Problem to solve -
Go through the listing below and output exactly the line with "<653,196,728,240> 135 degrees counterclockwise", the line with "The camera went 150", and each line between; omit the rest.

Data records -
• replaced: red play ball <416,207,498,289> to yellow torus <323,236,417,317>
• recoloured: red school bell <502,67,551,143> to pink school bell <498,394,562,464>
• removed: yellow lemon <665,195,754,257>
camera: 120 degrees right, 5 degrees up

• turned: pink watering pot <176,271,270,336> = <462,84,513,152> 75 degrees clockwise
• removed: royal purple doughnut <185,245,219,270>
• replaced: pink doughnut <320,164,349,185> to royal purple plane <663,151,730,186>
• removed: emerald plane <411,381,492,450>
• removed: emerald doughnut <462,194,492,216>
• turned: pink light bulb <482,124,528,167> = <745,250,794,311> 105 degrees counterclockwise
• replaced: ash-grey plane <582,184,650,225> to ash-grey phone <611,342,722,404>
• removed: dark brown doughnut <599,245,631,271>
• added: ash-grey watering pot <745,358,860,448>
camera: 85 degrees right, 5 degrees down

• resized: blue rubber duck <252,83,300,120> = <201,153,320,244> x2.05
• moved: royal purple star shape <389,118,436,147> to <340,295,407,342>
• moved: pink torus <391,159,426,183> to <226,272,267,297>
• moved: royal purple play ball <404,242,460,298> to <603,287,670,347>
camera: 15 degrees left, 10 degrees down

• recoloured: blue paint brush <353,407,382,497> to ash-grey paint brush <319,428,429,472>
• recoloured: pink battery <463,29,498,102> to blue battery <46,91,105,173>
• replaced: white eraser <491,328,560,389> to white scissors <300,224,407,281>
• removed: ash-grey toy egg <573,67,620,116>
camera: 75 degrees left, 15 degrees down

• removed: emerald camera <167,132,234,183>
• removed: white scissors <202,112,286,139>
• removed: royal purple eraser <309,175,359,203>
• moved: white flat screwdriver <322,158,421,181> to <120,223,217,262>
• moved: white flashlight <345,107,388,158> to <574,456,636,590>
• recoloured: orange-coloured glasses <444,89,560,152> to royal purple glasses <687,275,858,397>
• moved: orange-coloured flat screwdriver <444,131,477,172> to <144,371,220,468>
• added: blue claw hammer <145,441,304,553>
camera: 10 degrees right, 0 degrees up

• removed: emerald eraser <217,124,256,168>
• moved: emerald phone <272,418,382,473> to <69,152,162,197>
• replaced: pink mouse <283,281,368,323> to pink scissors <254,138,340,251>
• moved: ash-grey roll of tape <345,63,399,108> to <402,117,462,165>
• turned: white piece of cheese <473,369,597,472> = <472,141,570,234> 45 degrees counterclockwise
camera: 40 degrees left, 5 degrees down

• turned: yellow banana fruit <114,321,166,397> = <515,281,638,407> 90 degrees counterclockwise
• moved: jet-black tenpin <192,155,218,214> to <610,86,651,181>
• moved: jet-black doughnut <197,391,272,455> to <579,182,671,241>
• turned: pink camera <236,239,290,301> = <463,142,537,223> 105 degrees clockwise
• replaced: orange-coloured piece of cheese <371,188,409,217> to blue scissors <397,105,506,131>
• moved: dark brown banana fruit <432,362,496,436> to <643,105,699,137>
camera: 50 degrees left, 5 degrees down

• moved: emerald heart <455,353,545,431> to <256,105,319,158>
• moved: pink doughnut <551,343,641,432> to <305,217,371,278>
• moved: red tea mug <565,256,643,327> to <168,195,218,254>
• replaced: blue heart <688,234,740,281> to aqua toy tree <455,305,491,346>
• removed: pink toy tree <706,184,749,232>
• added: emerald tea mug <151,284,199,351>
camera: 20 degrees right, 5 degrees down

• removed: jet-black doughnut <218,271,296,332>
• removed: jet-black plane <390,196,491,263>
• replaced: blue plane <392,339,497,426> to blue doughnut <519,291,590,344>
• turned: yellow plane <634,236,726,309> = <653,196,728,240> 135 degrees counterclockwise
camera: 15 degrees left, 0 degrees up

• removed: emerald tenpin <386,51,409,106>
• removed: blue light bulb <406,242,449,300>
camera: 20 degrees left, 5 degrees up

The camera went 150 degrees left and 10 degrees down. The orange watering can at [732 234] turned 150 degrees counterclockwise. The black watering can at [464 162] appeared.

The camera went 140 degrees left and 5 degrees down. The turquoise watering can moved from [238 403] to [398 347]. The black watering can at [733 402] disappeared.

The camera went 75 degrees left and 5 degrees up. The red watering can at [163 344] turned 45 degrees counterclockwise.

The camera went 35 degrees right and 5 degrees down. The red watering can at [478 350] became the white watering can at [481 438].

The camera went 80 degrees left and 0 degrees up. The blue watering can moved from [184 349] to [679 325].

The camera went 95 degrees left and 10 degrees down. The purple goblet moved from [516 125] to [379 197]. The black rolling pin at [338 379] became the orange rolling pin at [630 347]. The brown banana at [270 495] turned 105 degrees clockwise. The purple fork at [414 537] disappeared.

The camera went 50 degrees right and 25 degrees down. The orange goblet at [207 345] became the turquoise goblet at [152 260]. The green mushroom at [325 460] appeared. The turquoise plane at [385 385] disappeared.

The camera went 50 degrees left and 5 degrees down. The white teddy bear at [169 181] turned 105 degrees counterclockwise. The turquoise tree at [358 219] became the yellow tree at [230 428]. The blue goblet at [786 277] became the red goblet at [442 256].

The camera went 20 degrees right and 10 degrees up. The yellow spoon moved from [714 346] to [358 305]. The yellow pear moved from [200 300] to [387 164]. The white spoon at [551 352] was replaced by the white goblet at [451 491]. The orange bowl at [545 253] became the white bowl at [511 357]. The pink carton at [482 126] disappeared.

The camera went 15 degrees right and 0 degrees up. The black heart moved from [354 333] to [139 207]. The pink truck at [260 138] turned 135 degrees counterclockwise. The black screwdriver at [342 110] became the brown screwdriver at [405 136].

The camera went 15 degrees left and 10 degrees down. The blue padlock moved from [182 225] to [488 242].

Written solution -
• turned: yellow plane <634,236,726,309> = <653,196,728,240> 135 degrees counterclockwise
camera: 15 degrees left, 0 degrees up

• removed: emerald tenpin <386,51,409,106>
• removed: blue light bulb <406,242,449,300>
camera: 20 degrees left, 5 degrees up

The camera went 150 degrees left and 10 degrees down. The orange watering can at [732 234] turned 150 degrees counterclockwise. The black watering can at [464 162] appeared.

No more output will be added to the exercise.